• **Try it**: Write out every record below exactly as given. Leave the pictures out.

• **Information given**:

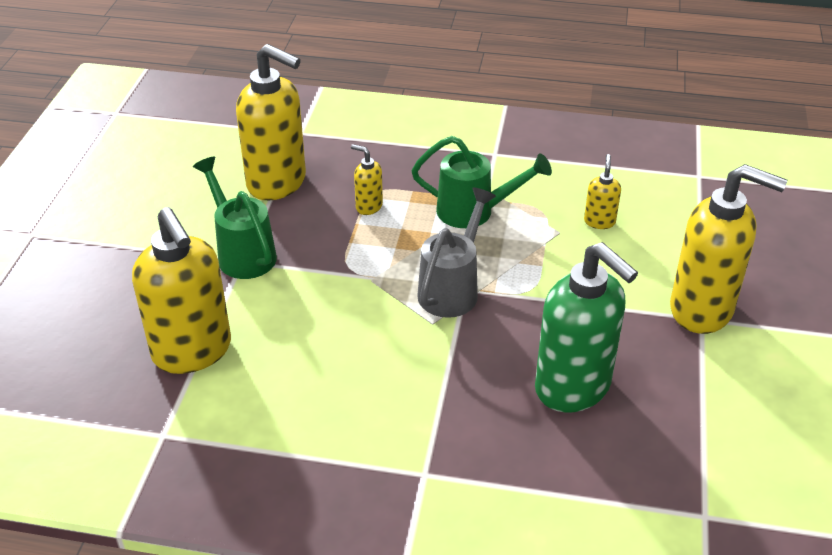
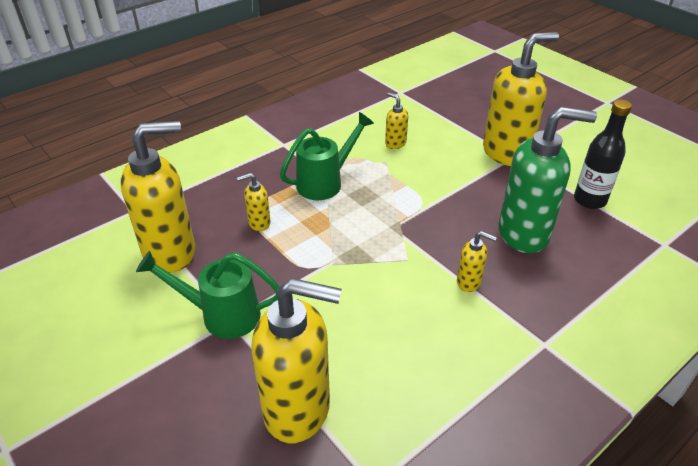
camera: 50 degrees left, 0 degrees up
(450, 381) = (469, 282): none -> yellow soap dispenser
(452, 289) = (385, 232): grey watering can -> none
(704, 417) = (589, 200): none -> black bottle

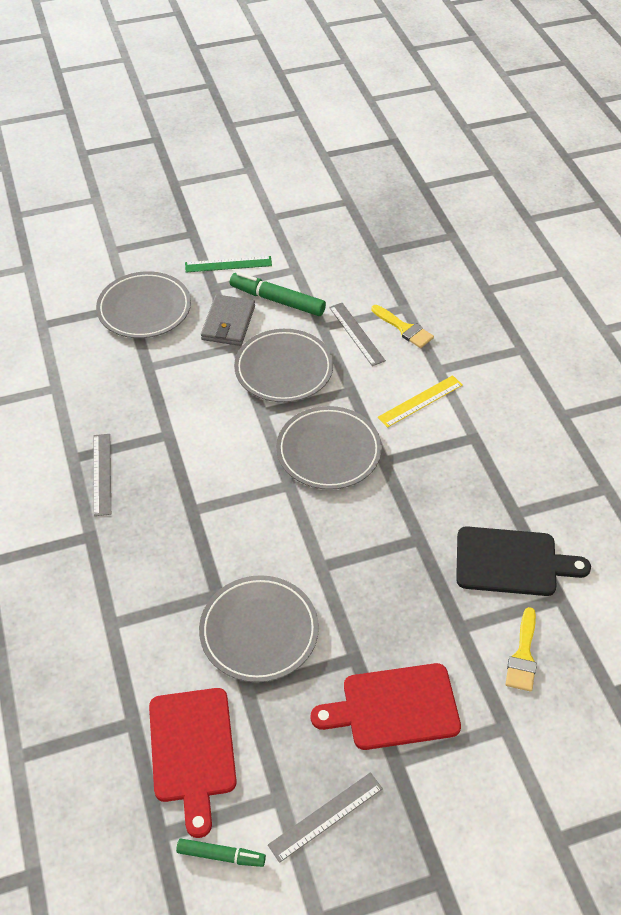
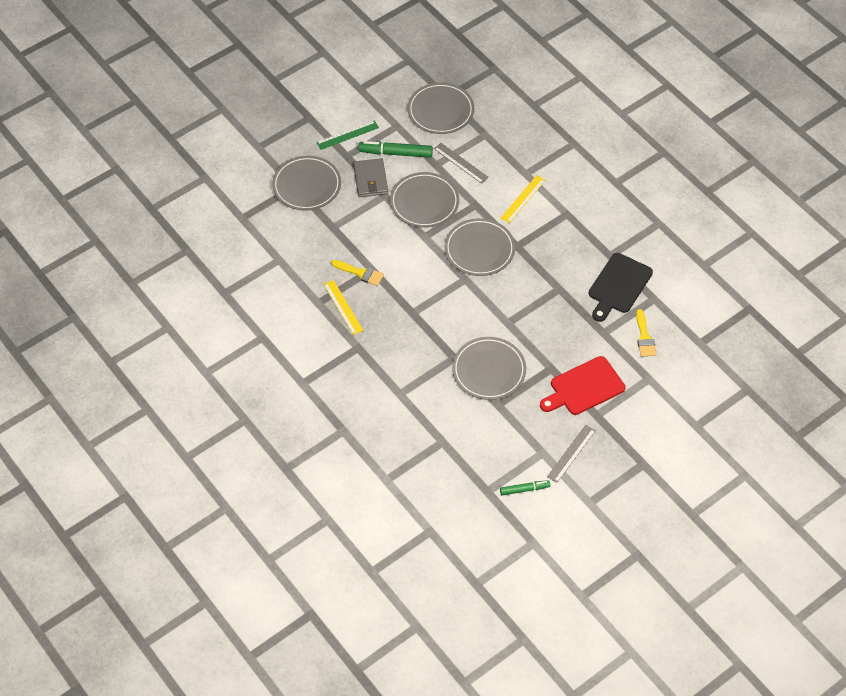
camera: 20 degrees left, 5 degrees up
(102, 474) = (343, 307): grey ruler -> yellow ruler
(192, 750) = (483, 445): red cutting board -> none
(360, 266) = (440, 111): none -> grey plate
(404, 328) = (491, 150): yellow brush -> yellow brush (360, 273)
(511, 562) = (618, 286): black cutting board -> black cutting board turned 135 degrees clockwise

• **Solution**:
camera: 50 degrees left, 0 degrees up
(450, 381) = (469, 282): none -> yellow soap dispenser
(452, 289) = (385, 232): grey watering can -> none
(704, 417) = (589, 200): none -> black bottle

camera: 20 degrees left, 5 degrees up
(102, 474) = (343, 307): grey ruler -> yellow ruler
(192, 750) = (483, 445): red cutting board -> none
(360, 266) = (440, 111): none -> grey plate
(404, 328) = (491, 150): yellow brush -> yellow brush (360, 273)
(511, 562) = (618, 286): black cutting board -> black cutting board turned 135 degrees clockwise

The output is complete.